**About this task**
Gather all lines from the material that contain the word "white".

**Dataset content**
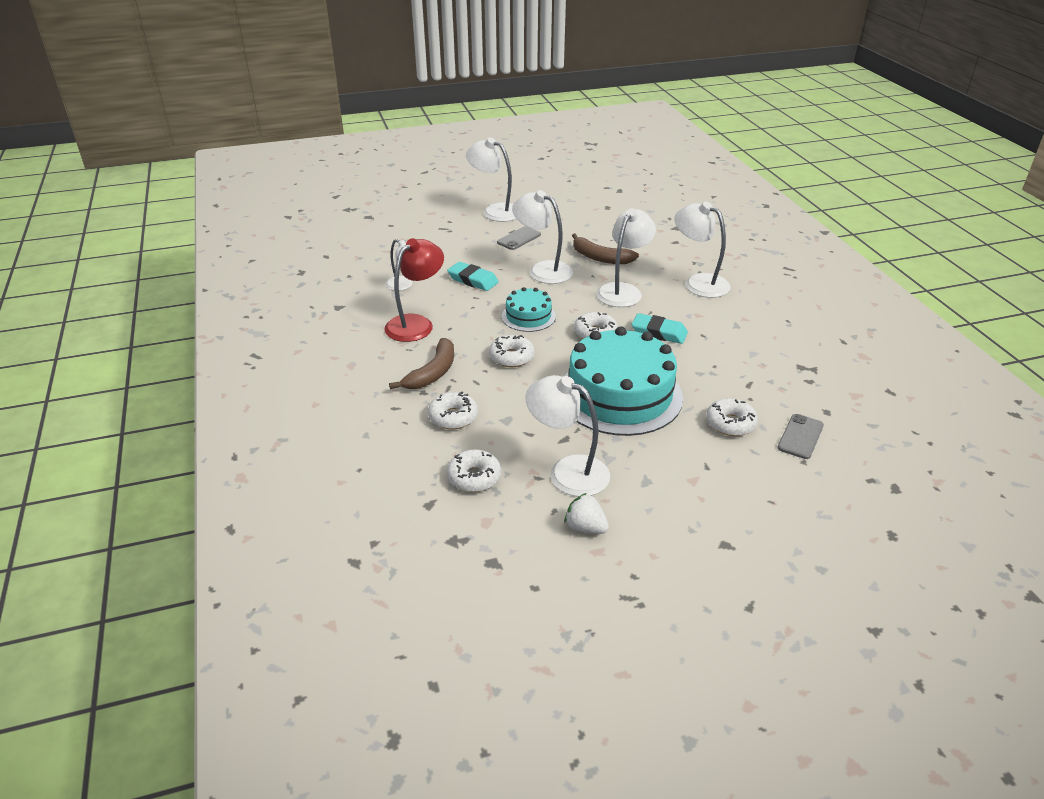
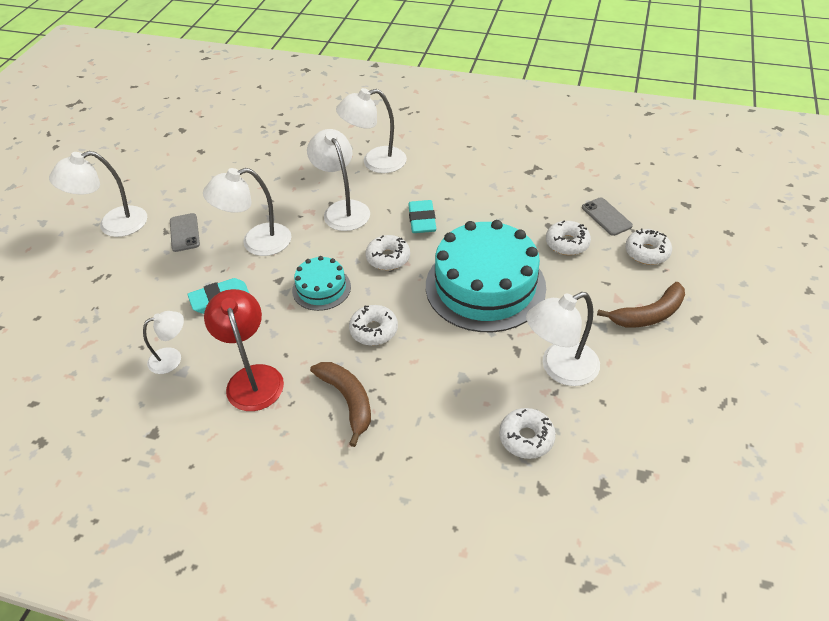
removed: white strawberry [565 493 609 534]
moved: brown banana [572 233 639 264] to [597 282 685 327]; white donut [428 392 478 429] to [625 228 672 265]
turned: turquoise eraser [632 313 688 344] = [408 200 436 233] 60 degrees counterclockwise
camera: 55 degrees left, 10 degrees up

**Solution to this task**
removed: white strawberry [565 493 609 534]
moved: brown banana [572 233 639 264] to [597 282 685 327]; white donut [428 392 478 429] to [625 228 672 265]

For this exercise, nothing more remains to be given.